Input data -
>>
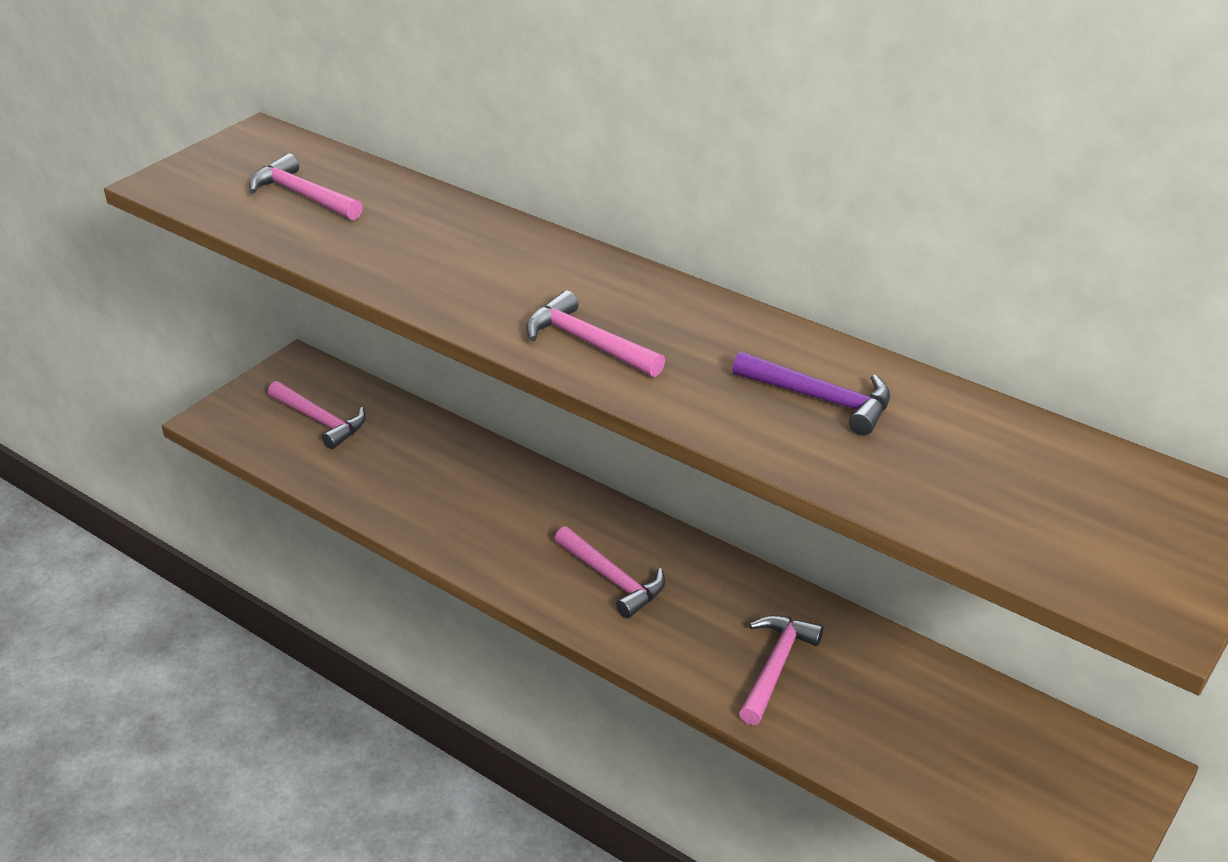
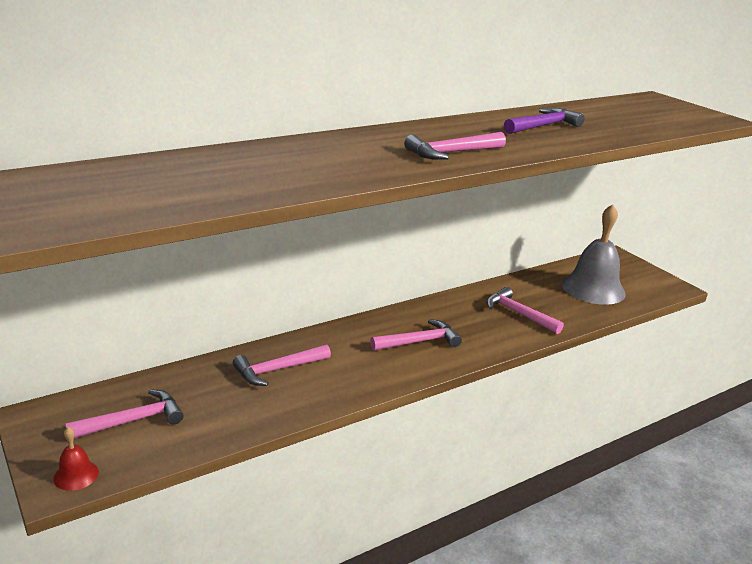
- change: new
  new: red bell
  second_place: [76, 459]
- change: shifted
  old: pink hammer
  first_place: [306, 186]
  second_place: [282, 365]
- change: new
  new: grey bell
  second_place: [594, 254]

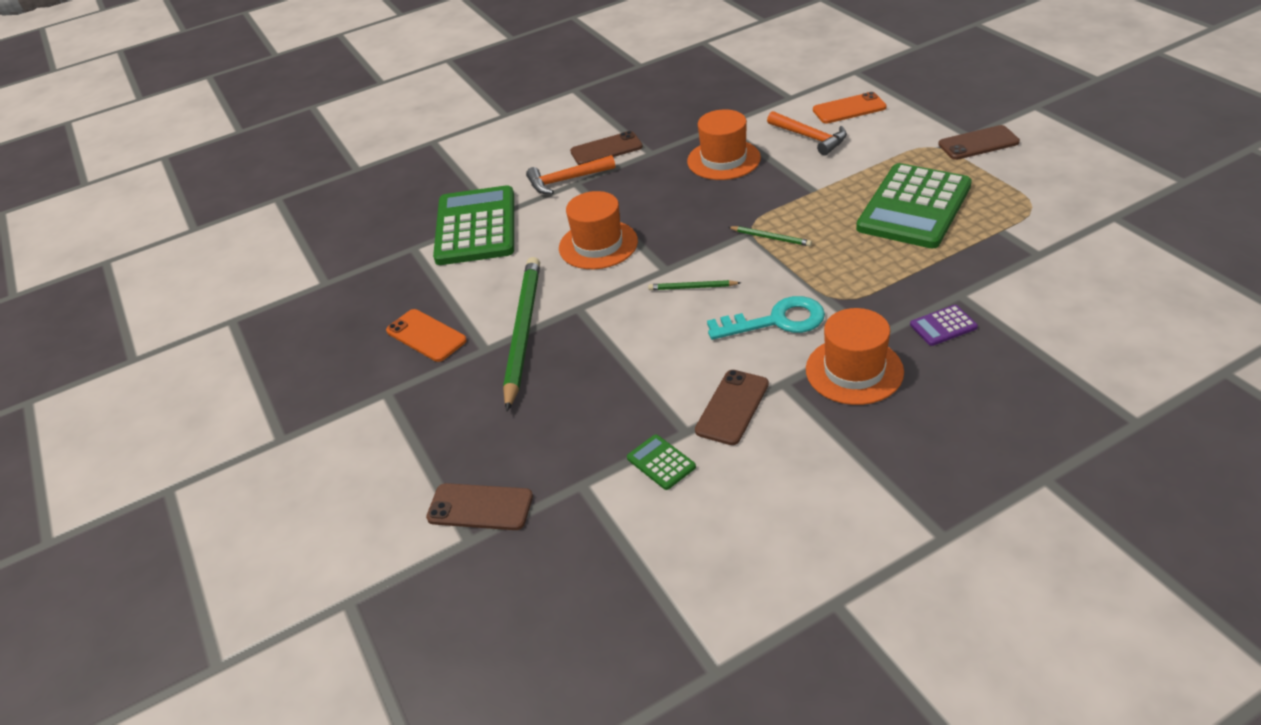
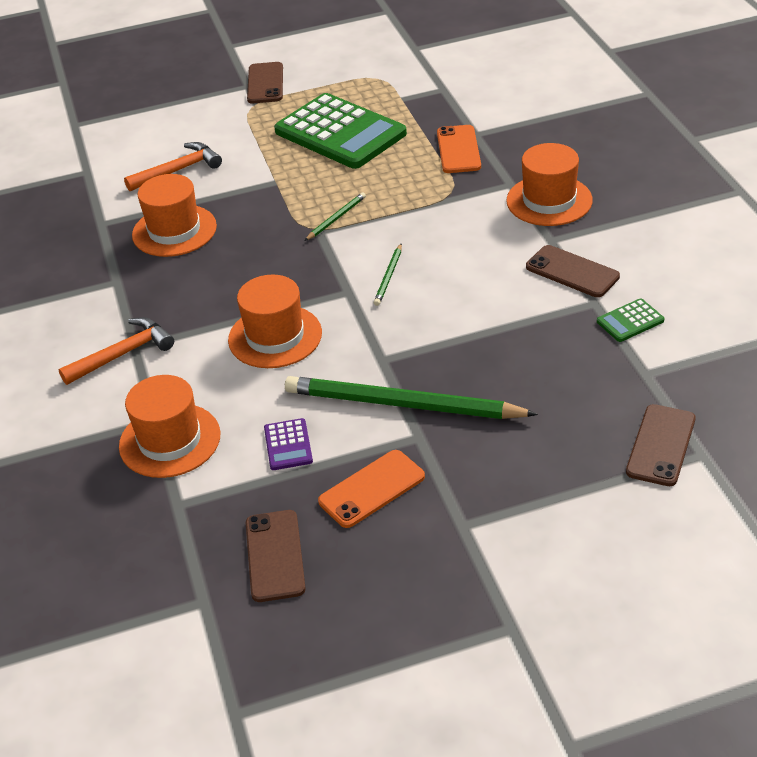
- change: rotated
  old: orange hammer
  first_place: [570, 174]
  second_place: [116, 351]
  degrees: -120
- change: swapped
  old: green calculator
  new: orange hat
  first_place: [473, 225]
  second_place: [169, 426]
- change: shifted
  old: brown phone
  first_place: [606, 148]
  second_place: [276, 556]
- change: shifted
  old: purple calculator
  first_place: [944, 325]
  second_place: [288, 444]
- change: shifted
  old: orange phone
  first_place: [850, 107]
  second_place: [459, 149]
- change: gone
  old: turquoise key
  first_place: [766, 318]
<<
Task statement -
From the first line to the last, return the material above exactly, apart from the pictures.

Written answer -
- change: new
  new: red bell
  second_place: [76, 459]
- change: shifted
  old: pink hammer
  first_place: [306, 186]
  second_place: [282, 365]
- change: new
  new: grey bell
  second_place: [594, 254]

- change: rotated
  old: orange hammer
  first_place: [570, 174]
  second_place: [116, 351]
  degrees: -120
- change: swapped
  old: green calculator
  new: orange hat
  first_place: [473, 225]
  second_place: [169, 426]
- change: shifted
  old: brown phone
  first_place: [606, 148]
  second_place: [276, 556]
- change: shifted
  old: purple calculator
  first_place: [944, 325]
  second_place: [288, 444]
- change: shifted
  old: orange phone
  first_place: [850, 107]
  second_place: [459, 149]
- change: gone
  old: turquoise key
  first_place: [766, 318]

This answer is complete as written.